▶ _Work instructions_
The answer is to be one number: the count of lines in this listing that have the string "none".

▶ _Data supplied_
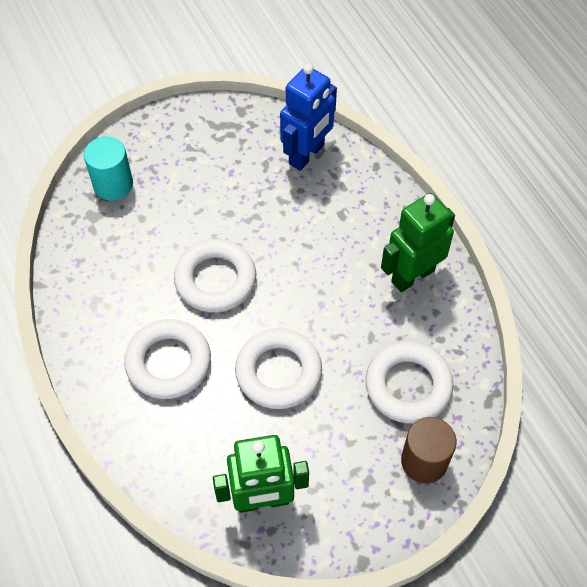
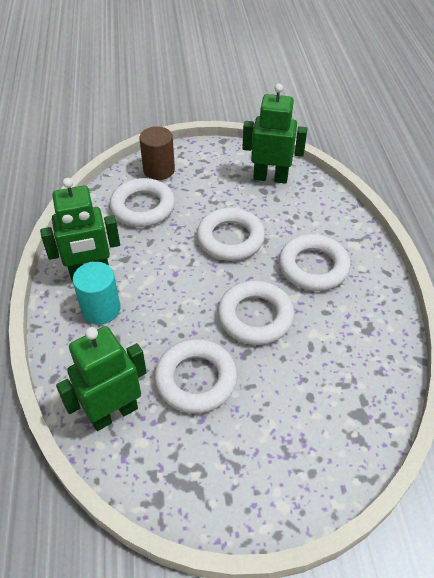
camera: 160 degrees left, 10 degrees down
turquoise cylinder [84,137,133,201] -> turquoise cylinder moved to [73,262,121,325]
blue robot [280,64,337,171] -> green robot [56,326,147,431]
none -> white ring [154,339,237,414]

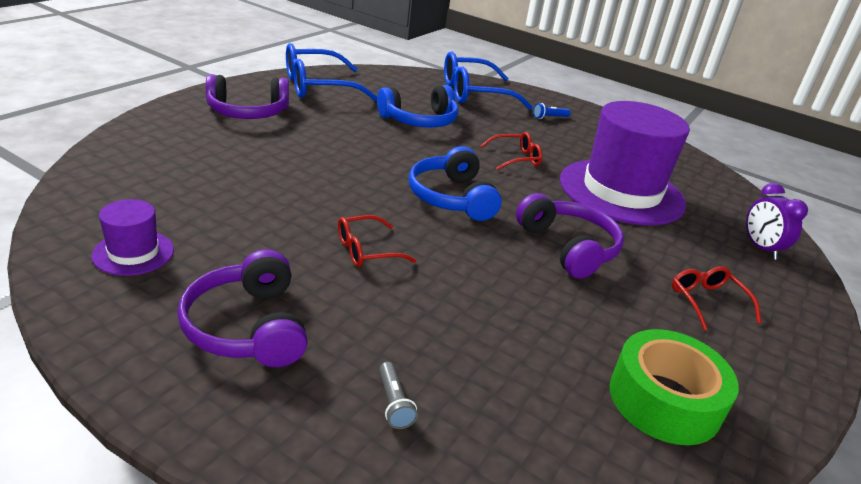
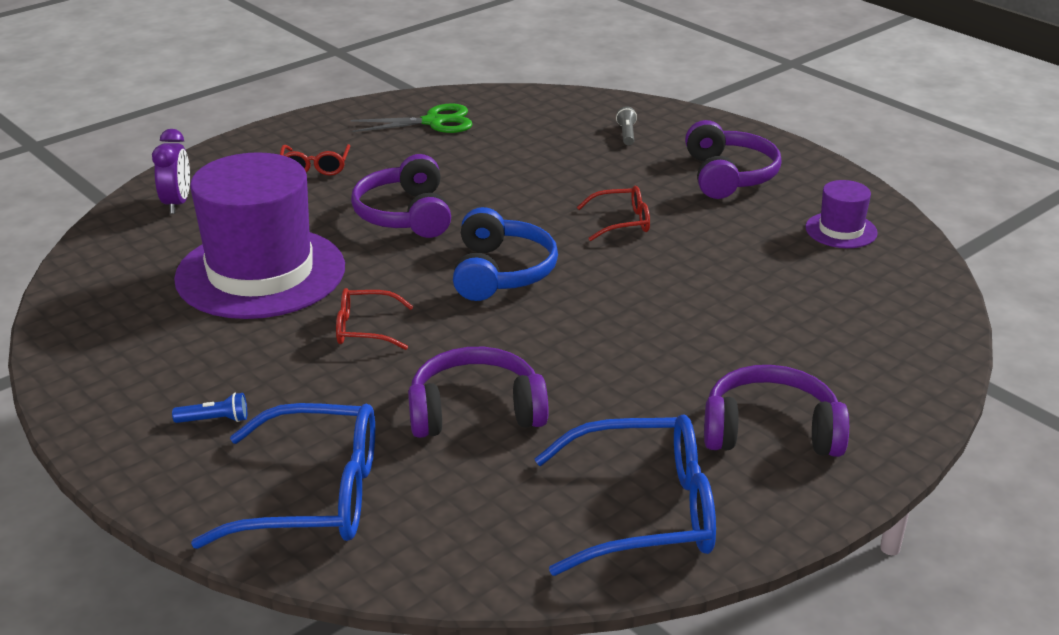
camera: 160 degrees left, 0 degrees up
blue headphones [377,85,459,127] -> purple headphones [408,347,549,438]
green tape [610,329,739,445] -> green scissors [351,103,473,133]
--
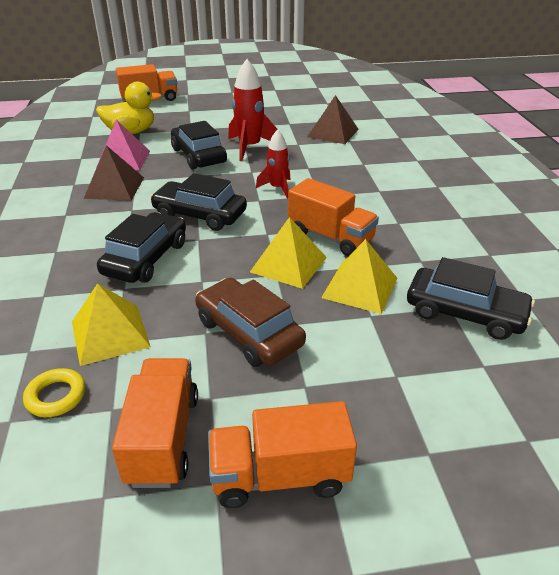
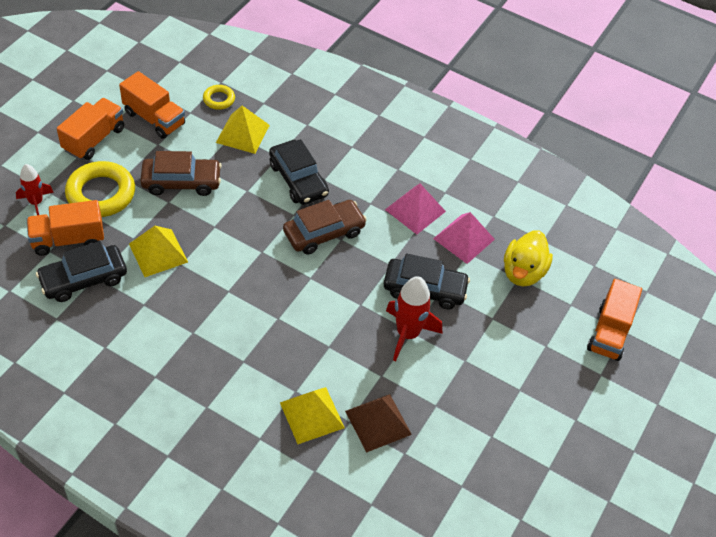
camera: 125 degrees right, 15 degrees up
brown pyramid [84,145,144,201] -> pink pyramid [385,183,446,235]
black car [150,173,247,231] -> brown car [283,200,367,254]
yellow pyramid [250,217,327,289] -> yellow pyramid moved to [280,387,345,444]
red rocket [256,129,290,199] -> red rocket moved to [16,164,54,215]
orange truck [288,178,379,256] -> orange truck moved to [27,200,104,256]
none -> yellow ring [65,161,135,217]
...
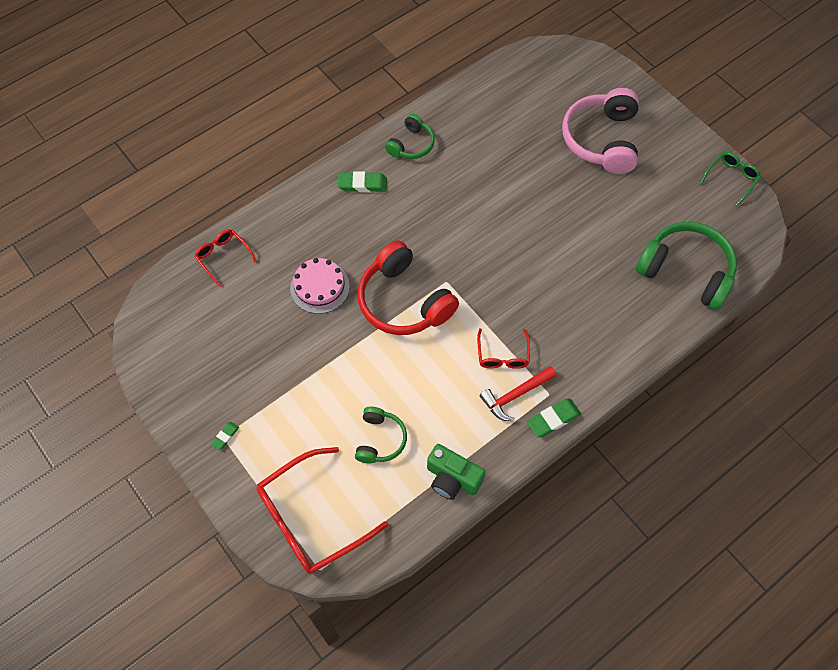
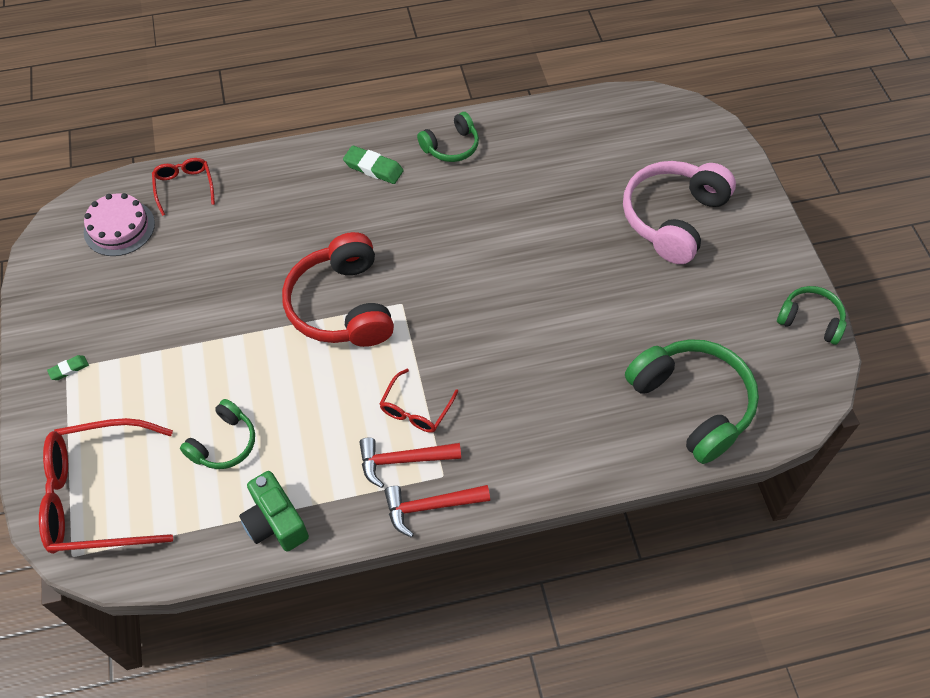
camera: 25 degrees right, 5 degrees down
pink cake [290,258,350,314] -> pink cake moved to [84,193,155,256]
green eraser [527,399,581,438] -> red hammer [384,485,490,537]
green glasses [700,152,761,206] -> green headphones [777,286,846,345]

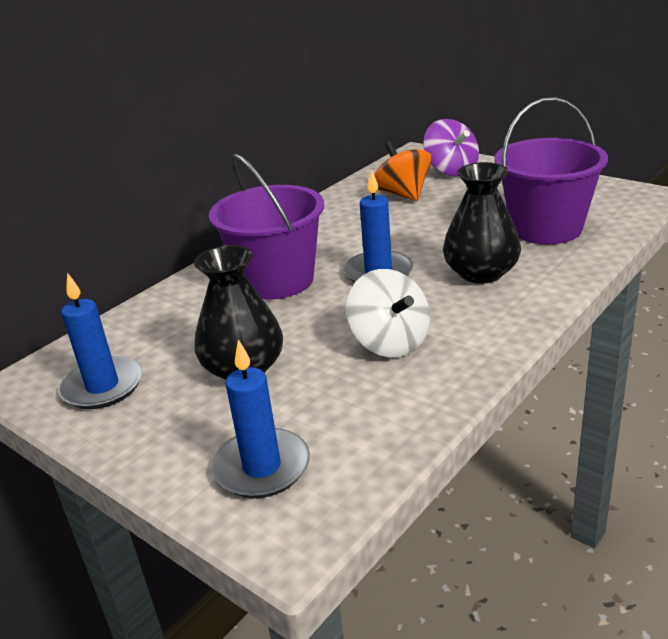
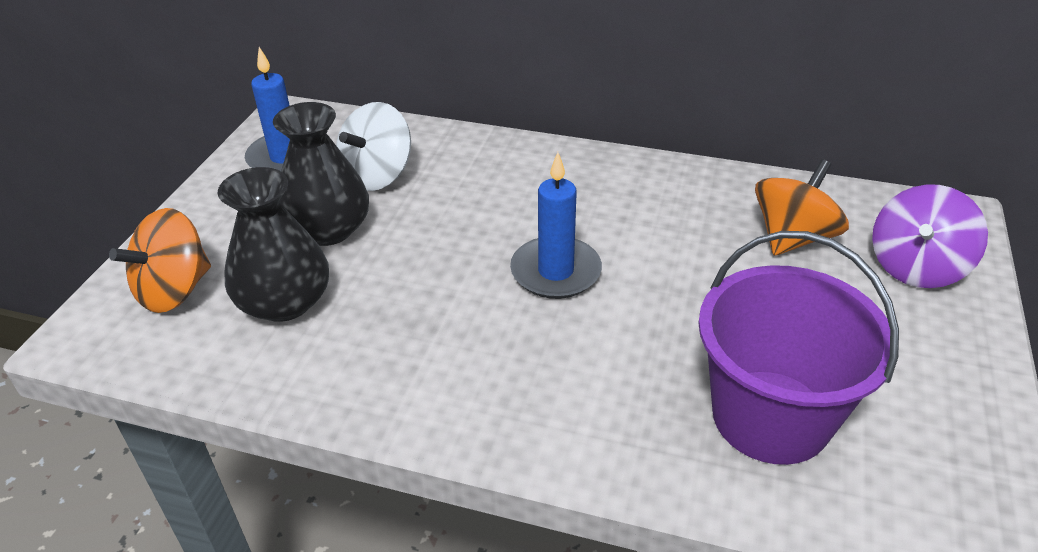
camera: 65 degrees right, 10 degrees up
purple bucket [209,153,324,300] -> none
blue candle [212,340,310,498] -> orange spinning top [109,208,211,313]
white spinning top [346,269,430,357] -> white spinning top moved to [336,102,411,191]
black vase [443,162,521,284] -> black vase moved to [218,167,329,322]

▶ _Answer to the exercise_
3